Exercise details » Write out, word for word, only the lines from the one with "(550, 367) = (695, 337): yellow" to the end of the data below.

Data shown »
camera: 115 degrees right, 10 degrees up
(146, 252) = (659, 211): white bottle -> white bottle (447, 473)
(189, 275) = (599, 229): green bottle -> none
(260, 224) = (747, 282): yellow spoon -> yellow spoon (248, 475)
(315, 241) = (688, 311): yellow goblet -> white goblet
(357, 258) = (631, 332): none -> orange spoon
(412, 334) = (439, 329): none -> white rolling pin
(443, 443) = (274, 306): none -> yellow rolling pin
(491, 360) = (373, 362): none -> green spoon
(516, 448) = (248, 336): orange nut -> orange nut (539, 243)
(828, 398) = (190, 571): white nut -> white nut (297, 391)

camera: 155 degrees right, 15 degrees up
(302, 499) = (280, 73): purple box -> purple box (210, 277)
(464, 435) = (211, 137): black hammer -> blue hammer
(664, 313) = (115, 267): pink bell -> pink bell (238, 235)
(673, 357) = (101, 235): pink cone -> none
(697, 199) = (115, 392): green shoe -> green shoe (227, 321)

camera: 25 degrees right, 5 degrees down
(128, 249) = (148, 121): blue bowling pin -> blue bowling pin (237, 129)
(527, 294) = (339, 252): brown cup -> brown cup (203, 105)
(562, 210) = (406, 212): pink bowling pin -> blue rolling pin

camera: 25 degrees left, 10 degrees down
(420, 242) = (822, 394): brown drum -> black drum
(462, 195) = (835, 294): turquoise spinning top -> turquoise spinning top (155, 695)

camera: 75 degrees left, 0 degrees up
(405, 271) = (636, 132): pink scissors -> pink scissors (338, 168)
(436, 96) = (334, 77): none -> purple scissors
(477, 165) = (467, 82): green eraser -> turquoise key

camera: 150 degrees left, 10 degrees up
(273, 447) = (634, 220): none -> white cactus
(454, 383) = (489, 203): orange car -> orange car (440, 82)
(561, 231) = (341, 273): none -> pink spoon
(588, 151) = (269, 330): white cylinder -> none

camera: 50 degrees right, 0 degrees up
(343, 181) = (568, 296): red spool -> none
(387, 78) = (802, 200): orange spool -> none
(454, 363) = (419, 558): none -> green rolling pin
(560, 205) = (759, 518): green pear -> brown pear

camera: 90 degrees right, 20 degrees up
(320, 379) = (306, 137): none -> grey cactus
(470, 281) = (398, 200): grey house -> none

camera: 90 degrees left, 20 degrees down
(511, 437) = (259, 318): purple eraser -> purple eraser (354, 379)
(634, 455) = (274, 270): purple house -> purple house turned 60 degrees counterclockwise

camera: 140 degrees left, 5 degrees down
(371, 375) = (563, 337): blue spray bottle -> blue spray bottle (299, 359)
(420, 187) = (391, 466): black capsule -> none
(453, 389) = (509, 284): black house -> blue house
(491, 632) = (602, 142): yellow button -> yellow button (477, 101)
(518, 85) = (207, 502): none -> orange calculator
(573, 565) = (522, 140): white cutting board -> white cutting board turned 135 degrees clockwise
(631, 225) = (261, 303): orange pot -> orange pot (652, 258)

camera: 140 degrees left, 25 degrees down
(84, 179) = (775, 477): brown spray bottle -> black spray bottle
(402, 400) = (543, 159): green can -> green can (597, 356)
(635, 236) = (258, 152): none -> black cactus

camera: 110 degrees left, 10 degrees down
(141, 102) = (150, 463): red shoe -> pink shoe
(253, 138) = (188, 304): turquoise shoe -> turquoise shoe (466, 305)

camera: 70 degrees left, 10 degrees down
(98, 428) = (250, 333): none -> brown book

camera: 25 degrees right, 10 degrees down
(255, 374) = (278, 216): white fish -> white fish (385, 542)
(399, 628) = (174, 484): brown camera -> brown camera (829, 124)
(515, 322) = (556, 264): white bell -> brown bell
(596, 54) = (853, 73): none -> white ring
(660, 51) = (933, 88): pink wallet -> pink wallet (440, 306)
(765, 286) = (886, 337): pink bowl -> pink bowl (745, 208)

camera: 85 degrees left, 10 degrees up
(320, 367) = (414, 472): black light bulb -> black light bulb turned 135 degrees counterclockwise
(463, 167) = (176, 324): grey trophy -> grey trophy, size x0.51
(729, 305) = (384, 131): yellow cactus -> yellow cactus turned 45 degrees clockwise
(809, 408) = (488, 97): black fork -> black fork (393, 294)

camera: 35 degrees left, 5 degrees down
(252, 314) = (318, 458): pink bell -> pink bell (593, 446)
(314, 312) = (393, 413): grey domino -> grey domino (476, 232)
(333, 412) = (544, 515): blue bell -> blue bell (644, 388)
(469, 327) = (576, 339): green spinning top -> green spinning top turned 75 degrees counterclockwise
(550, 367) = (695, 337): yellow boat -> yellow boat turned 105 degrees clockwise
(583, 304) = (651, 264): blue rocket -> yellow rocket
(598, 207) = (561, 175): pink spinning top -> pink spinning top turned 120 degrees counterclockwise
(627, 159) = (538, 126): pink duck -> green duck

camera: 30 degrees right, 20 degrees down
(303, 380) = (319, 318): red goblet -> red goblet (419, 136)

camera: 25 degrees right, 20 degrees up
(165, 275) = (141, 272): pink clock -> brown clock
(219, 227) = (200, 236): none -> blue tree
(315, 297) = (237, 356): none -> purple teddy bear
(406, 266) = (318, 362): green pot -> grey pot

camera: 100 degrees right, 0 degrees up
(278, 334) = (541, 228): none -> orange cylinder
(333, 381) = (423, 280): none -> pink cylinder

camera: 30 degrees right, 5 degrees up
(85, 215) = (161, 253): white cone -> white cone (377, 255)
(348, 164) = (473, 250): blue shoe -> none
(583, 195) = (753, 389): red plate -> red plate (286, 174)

Exercise solution »
(550, 367) = (695, 337): yellow boat -> yellow boat turned 105 degrees clockwise
(583, 304) = (651, 264): blue rocket -> yellow rocket
(598, 207) = (561, 175): pink spinning top -> pink spinning top turned 120 degrees counterclockwise
(627, 159) = (538, 126): pink duck -> green duck

camera: 30 degrees right, 20 degrees down
(303, 380) = (319, 318): red goblet -> red goblet (419, 136)

camera: 25 degrees right, 20 degrees up
(165, 275) = (141, 272): pink clock -> brown clock
(219, 227) = (200, 236): none -> blue tree
(315, 297) = (237, 356): none -> purple teddy bear
(406, 266) = (318, 362): green pot -> grey pot

camera: 100 degrees right, 0 degrees up
(278, 334) = (541, 228): none -> orange cylinder
(333, 381) = (423, 280): none -> pink cylinder

camera: 30 degrees right, 5 degrees up
(85, 215) = (161, 253): white cone -> white cone (377, 255)
(348, 164) = (473, 250): blue shoe -> none
(583, 195) = (753, 389): red plate -> red plate (286, 174)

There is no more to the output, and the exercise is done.